• What this task involves: Scan the data below for the string "none". Copy every line where it appears.

• Raw data:
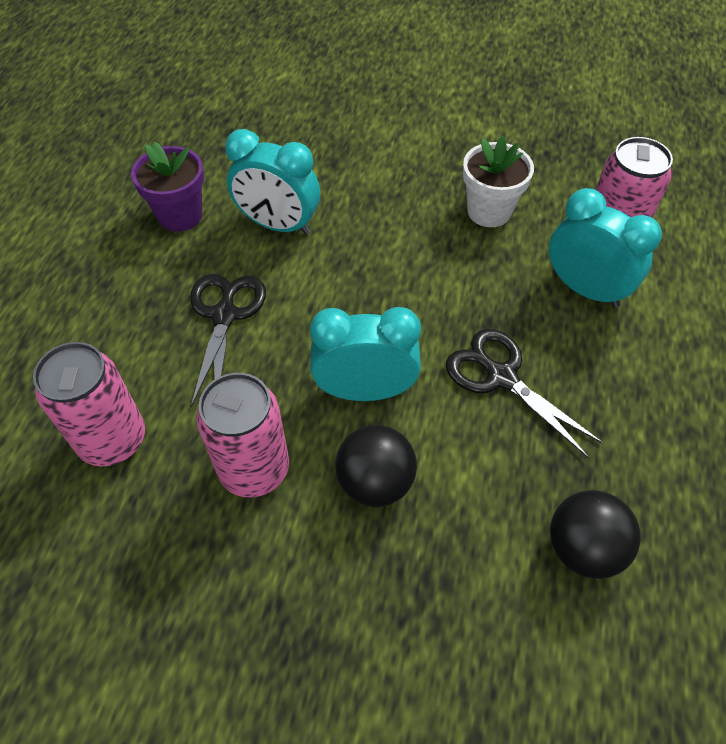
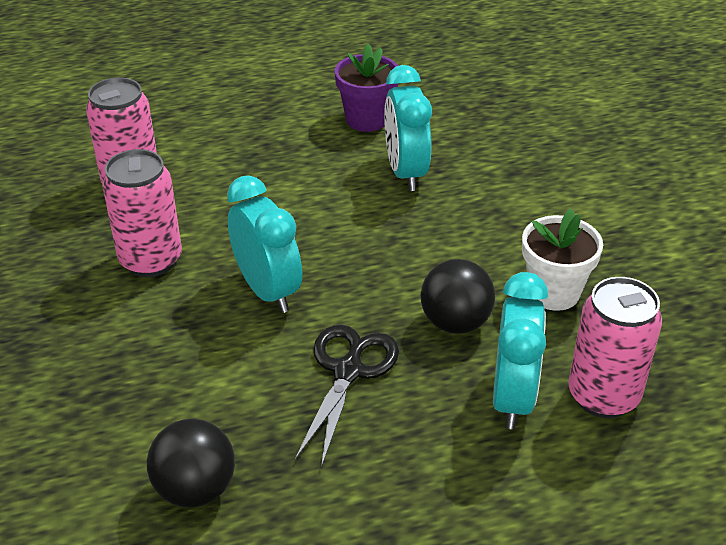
camera: 60 degrees right, 15 degrees down
(224, 315) = (284, 185): black scissors -> none
(375, 482) = (181, 331): black ball -> black ball (455, 322)

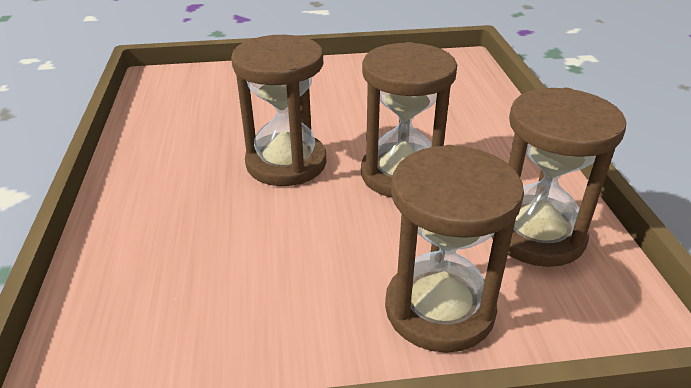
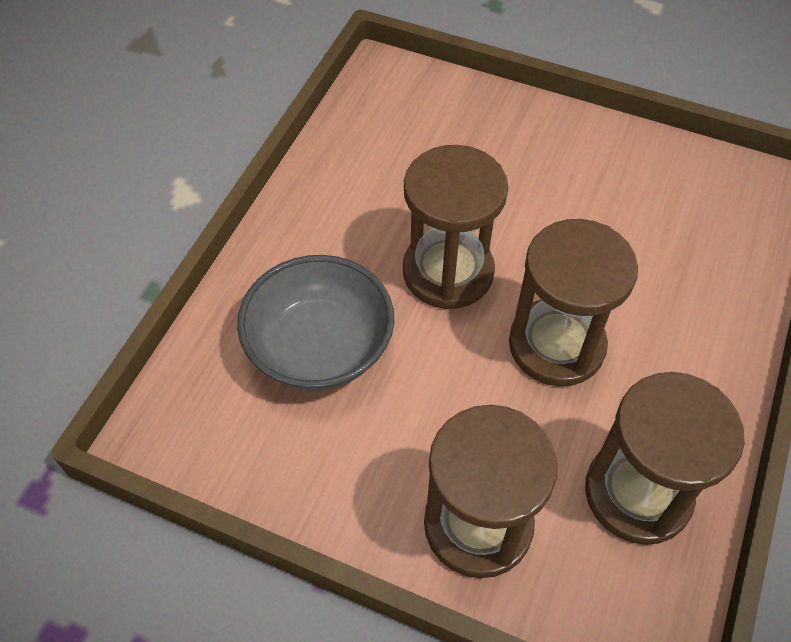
camera: 30 degrees right, 20 degrees up
(208, 246) = (320, 347): none -> grey bowl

• Solution below:
(224, 315) = (284, 185): black scissors -> none
(208, 246) = (320, 347): none -> grey bowl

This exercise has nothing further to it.